▶ _LISTED RECORDS_:
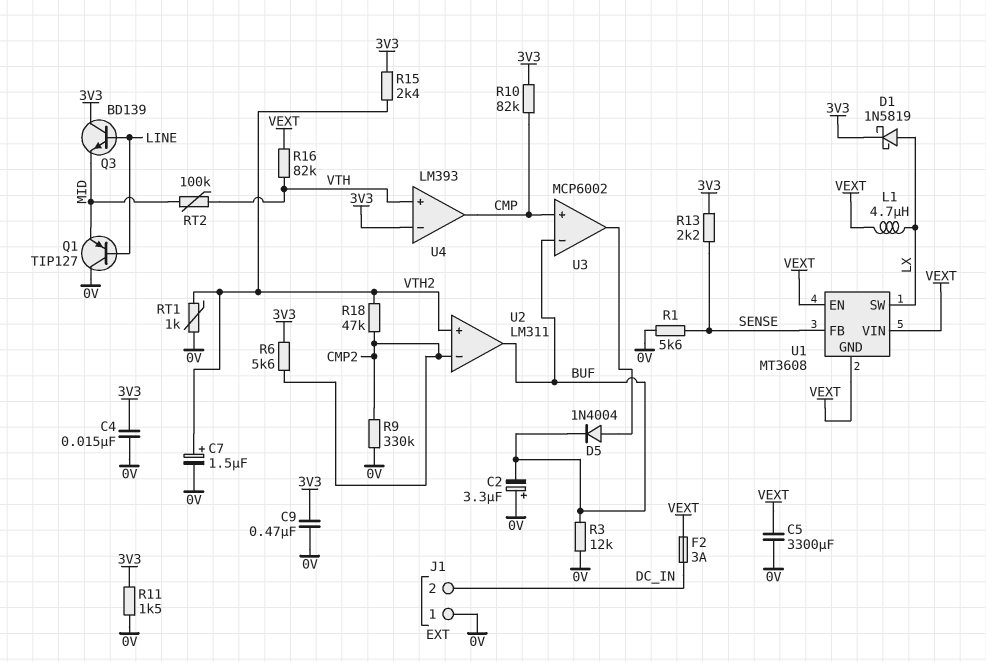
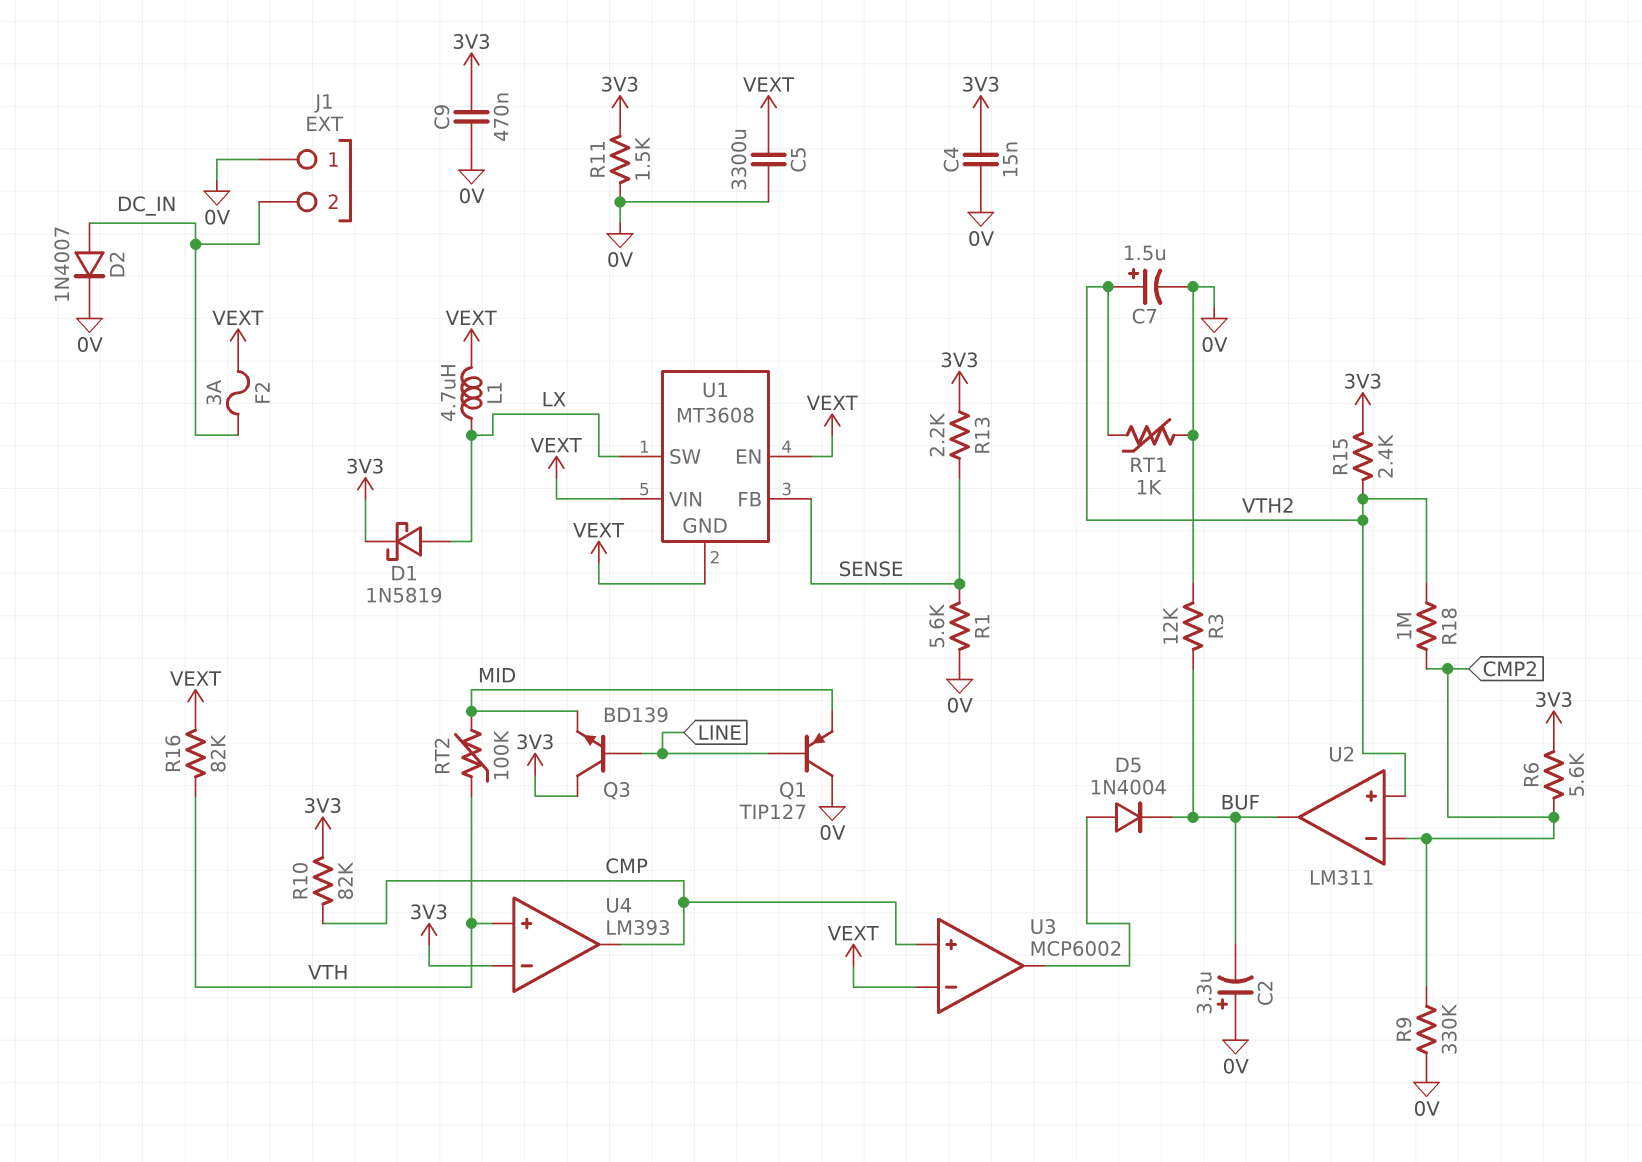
D2: none -> diode 1N4007 (A DC_IN, K 0V)
R18: 47k (CMP2, VTH2) -> 1M (CMP2, VTH2)
U3 pin in-: BUF -> VEXT

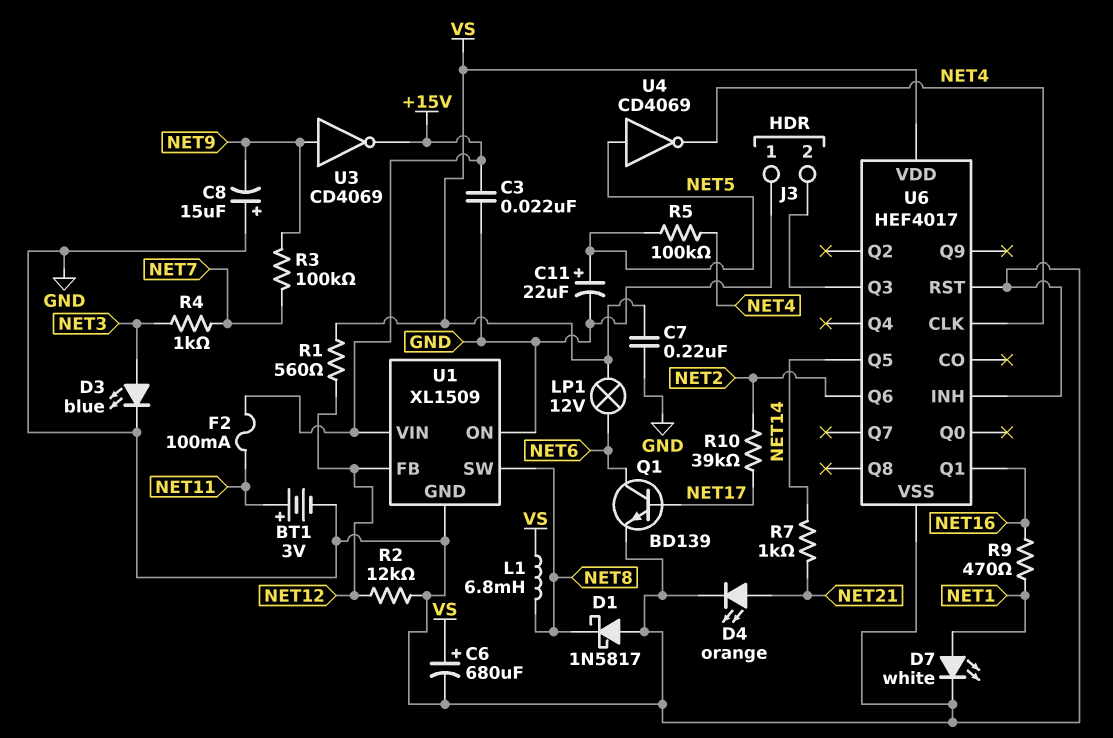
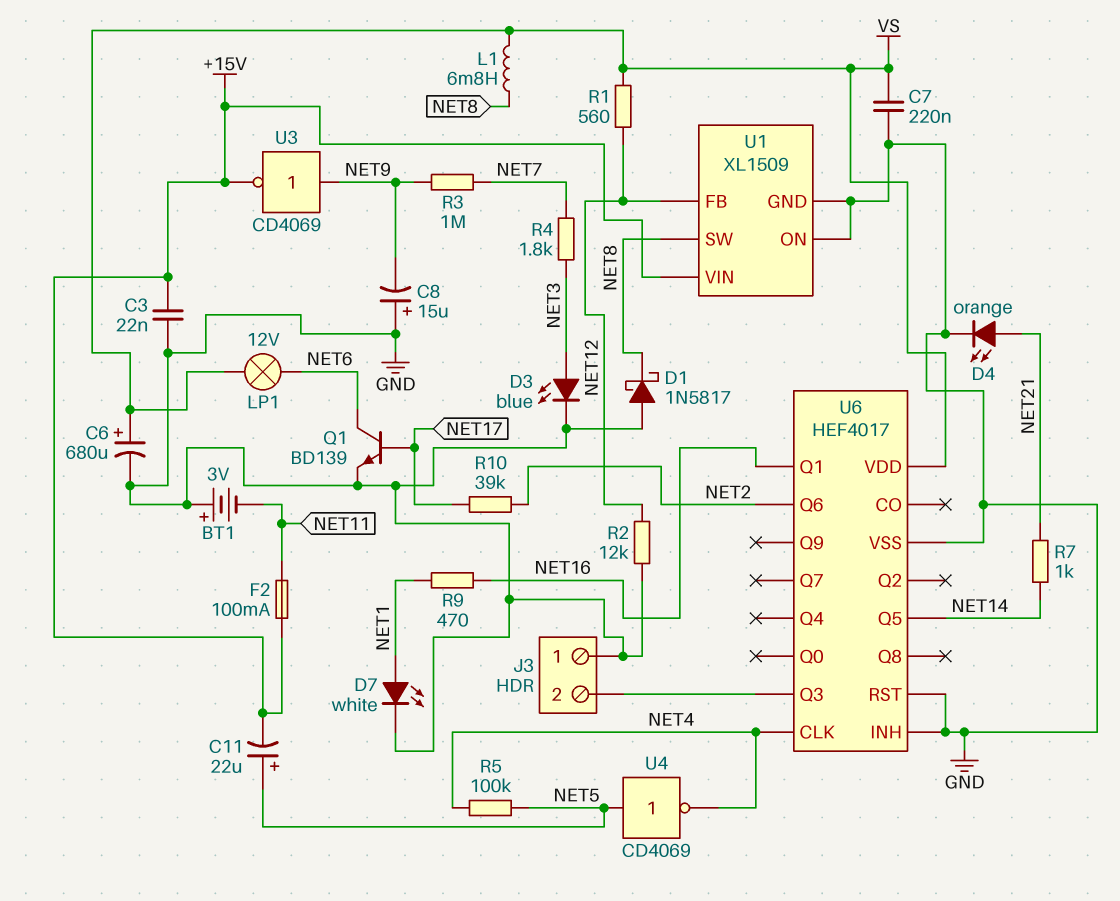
BT1: 3V (plus NET11, minus GND) -> 3V (plus GND, minus NET11)
C11: 22uF (plus NET5, minus GND) -> 22uF (plus NET5, minus +15V)
R3: 100k (NET7, NET9) -> 1M (NET7, NET9)
R4: 1k (NET3, NET7) -> 1.8k (NET3, NET7)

▶ _WORK ORDER_: From the listing above, work out the number of lines that contain "minus" and give only that.

▶ _YOUR RESPONSE_: 2